━━━ DATA SHOWN ━━━

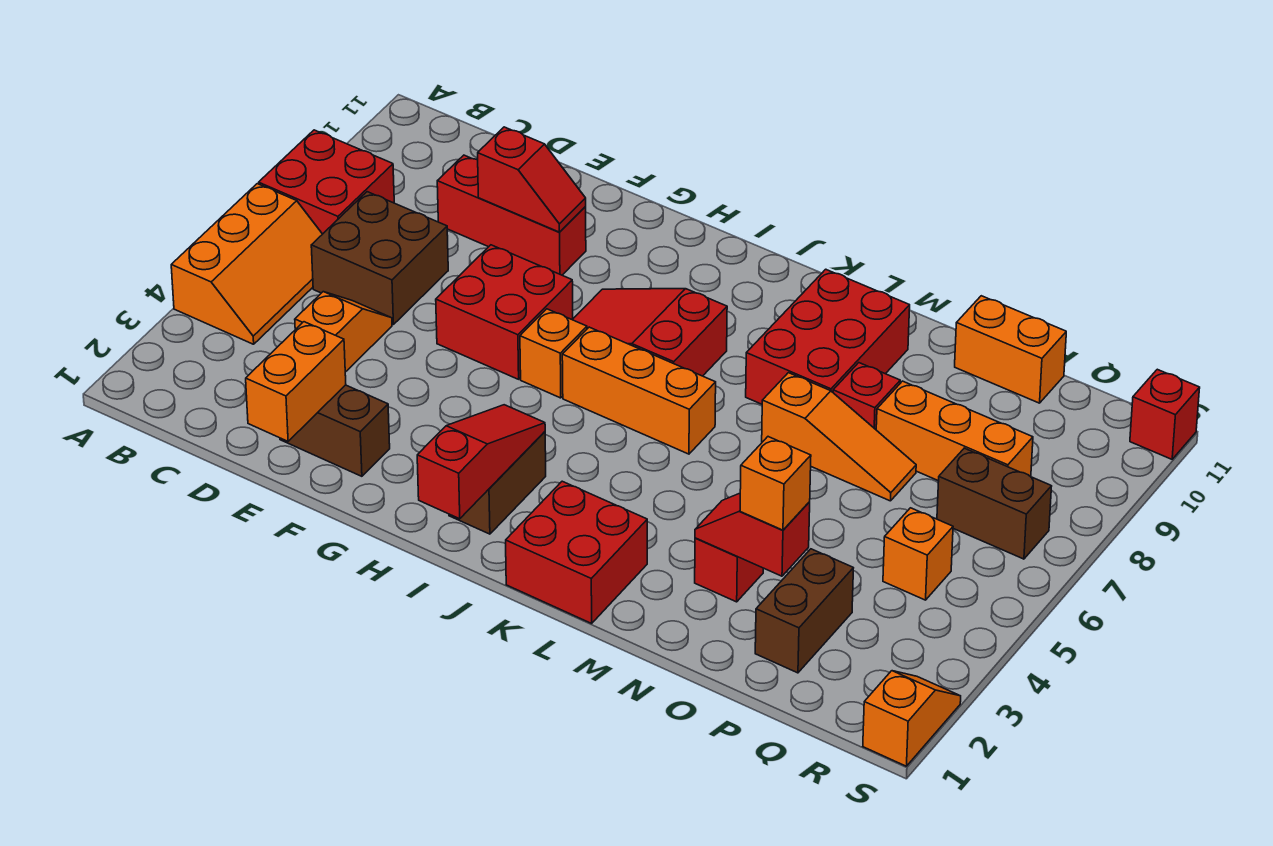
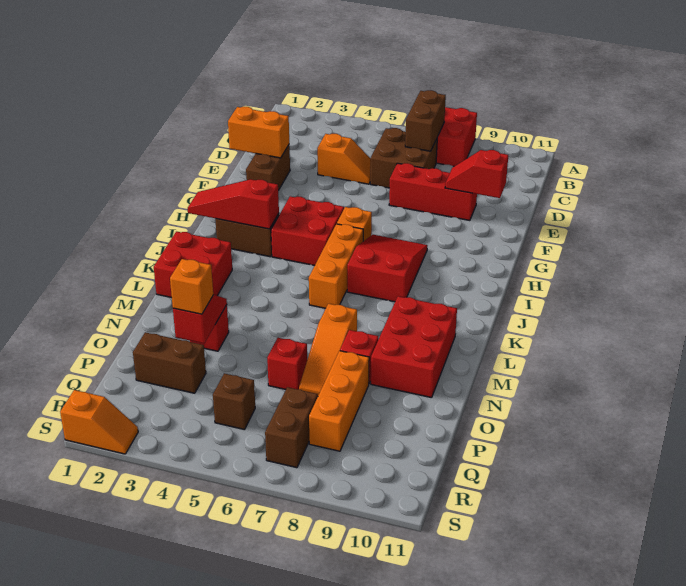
orange slope A4:B6 level 1 top A -> none
none -> brown brick B7:C7 level 2
red brick D9:F9 level 1 -> red brick E7:E9 level 1
red slope E9:F9 level 2 top E -> red slope E9:E10 level 2 top 10
red brick F6:G7 level 1 -> red brick H4:I5 level 1
red slope I1:I3 level 2 top 1 -> red slope I1:I3 level 2 top 3
red brick L8:M10 level 1 -> red brick L9:N10 level 1
orange brick O11:P11 level 1 -> none
orange brick Q5 level 1 -> brown brick Q5 level 1
red brick S11 level 1 -> red brick O6 level 1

━━━

▸ **WHAT IS REQUIRED**: No line before the one containing "red slope E9:F9" belongs in the answer; give again exactly that line and all lines after it through the end of the data.

▸ **ANSWER SPACE**:
red slope E9:F9 level 2 top E -> red slope E9:E10 level 2 top 10
red brick F6:G7 level 1 -> red brick H4:I5 level 1
red slope I1:I3 level 2 top 1 -> red slope I1:I3 level 2 top 3
red brick L8:M10 level 1 -> red brick L9:N10 level 1
orange brick O11:P11 level 1 -> none
orange brick Q5 level 1 -> brown brick Q5 level 1
red brick S11 level 1 -> red brick O6 level 1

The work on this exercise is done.